| WORK REQUEST |
What is needed is an exact copy of the records below, without the pictures.

| RECORDS FOR THIS TASK |
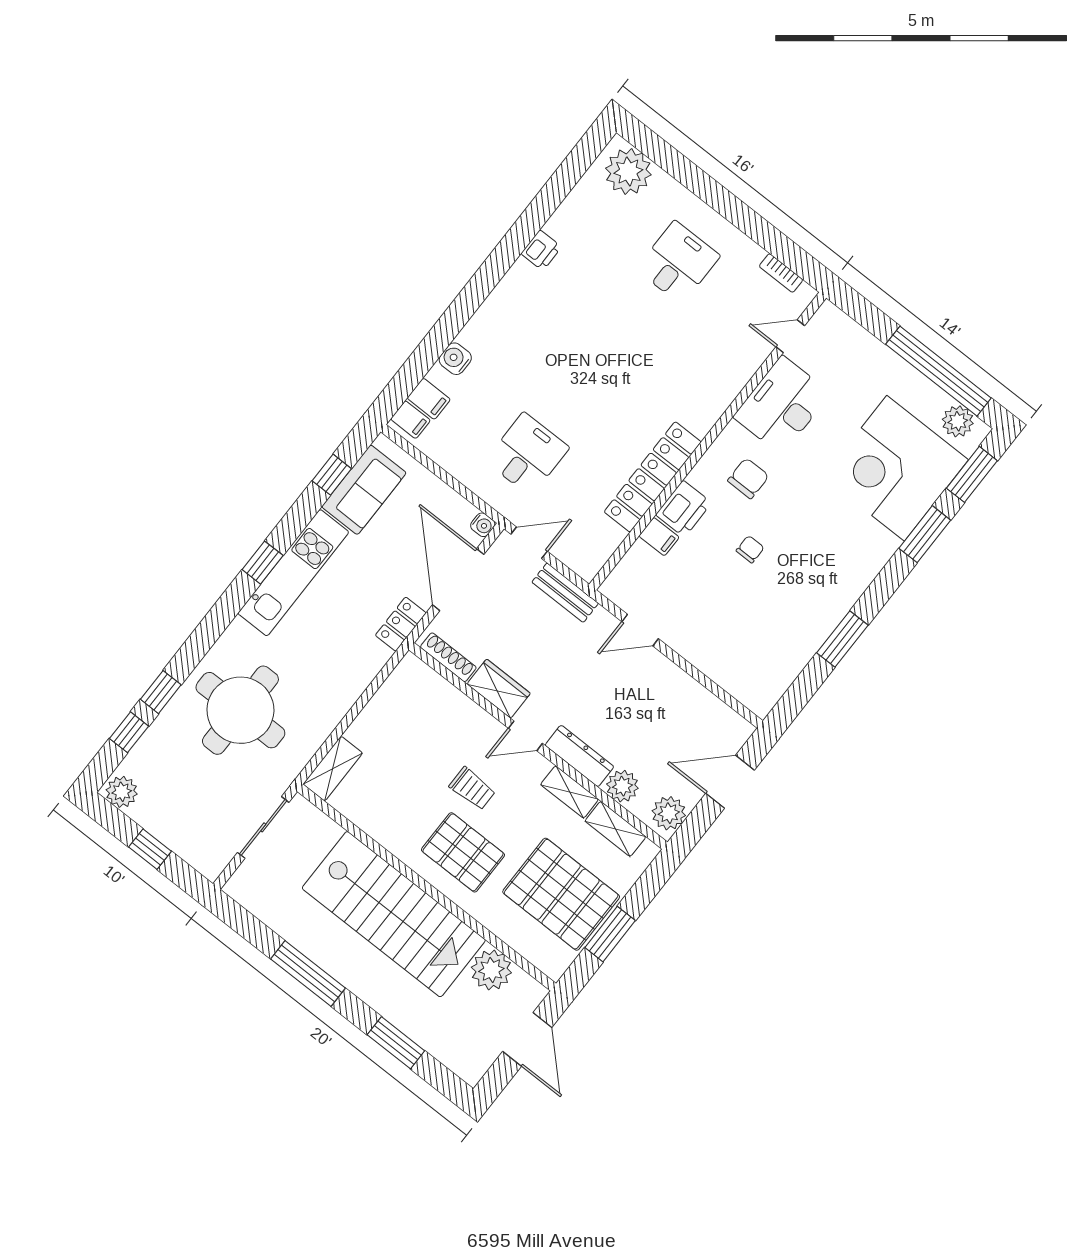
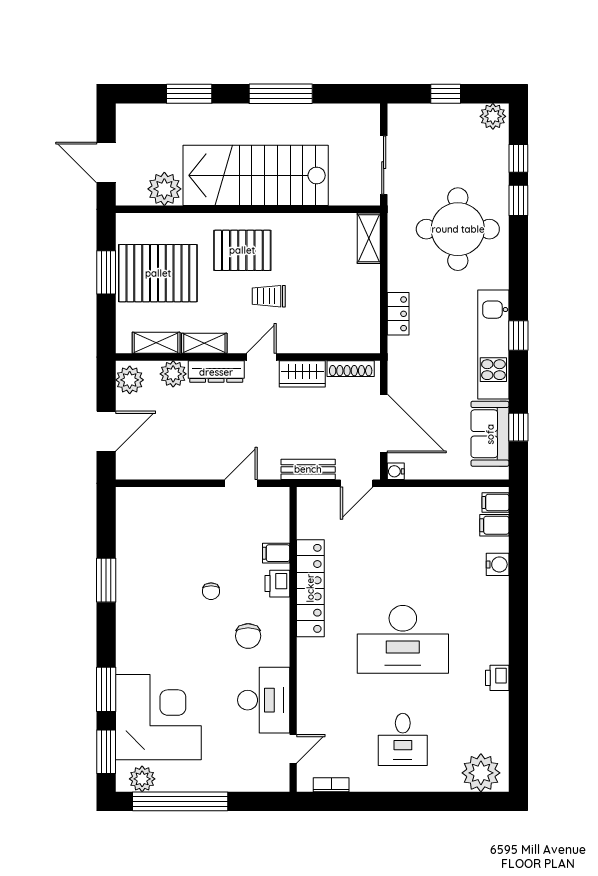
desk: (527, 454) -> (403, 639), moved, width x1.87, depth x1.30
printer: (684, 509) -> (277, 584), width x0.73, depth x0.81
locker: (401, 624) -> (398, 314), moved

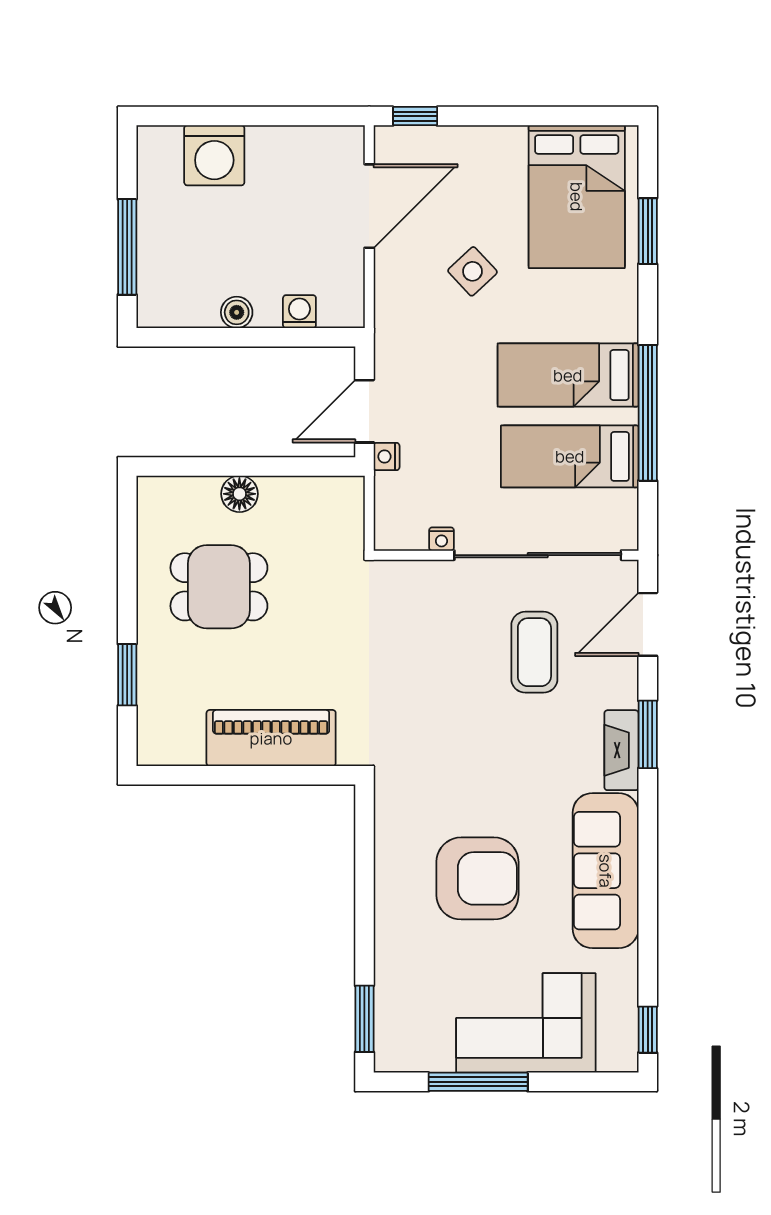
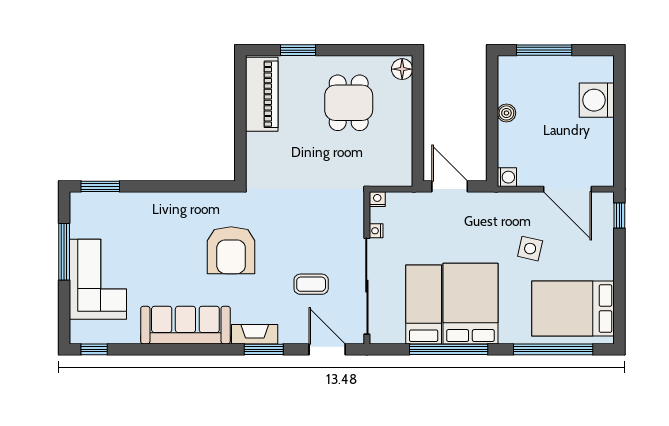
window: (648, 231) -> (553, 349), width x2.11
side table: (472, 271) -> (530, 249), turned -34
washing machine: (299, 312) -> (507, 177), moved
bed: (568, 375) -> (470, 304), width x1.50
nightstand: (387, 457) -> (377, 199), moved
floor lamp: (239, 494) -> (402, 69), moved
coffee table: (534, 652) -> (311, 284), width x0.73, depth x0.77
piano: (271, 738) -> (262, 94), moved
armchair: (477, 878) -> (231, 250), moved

| SOLUTION FOR THIS EXERCISE |
desk: (527, 454) -> (403, 639), moved, width x1.87, depth x1.30
printer: (684, 509) -> (277, 584), width x0.73, depth x0.81
locker: (401, 624) -> (398, 314), moved

window: (648, 231) -> (553, 349), width x2.11
side table: (472, 271) -> (530, 249), turned -34
washing machine: (299, 312) -> (507, 177), moved
bed: (568, 375) -> (470, 304), width x1.50
nightstand: (387, 457) -> (377, 199), moved
floor lamp: (239, 494) -> (402, 69), moved
coffee table: (534, 652) -> (311, 284), width x0.73, depth x0.77
piano: (271, 738) -> (262, 94), moved
armchair: (477, 878) -> (231, 250), moved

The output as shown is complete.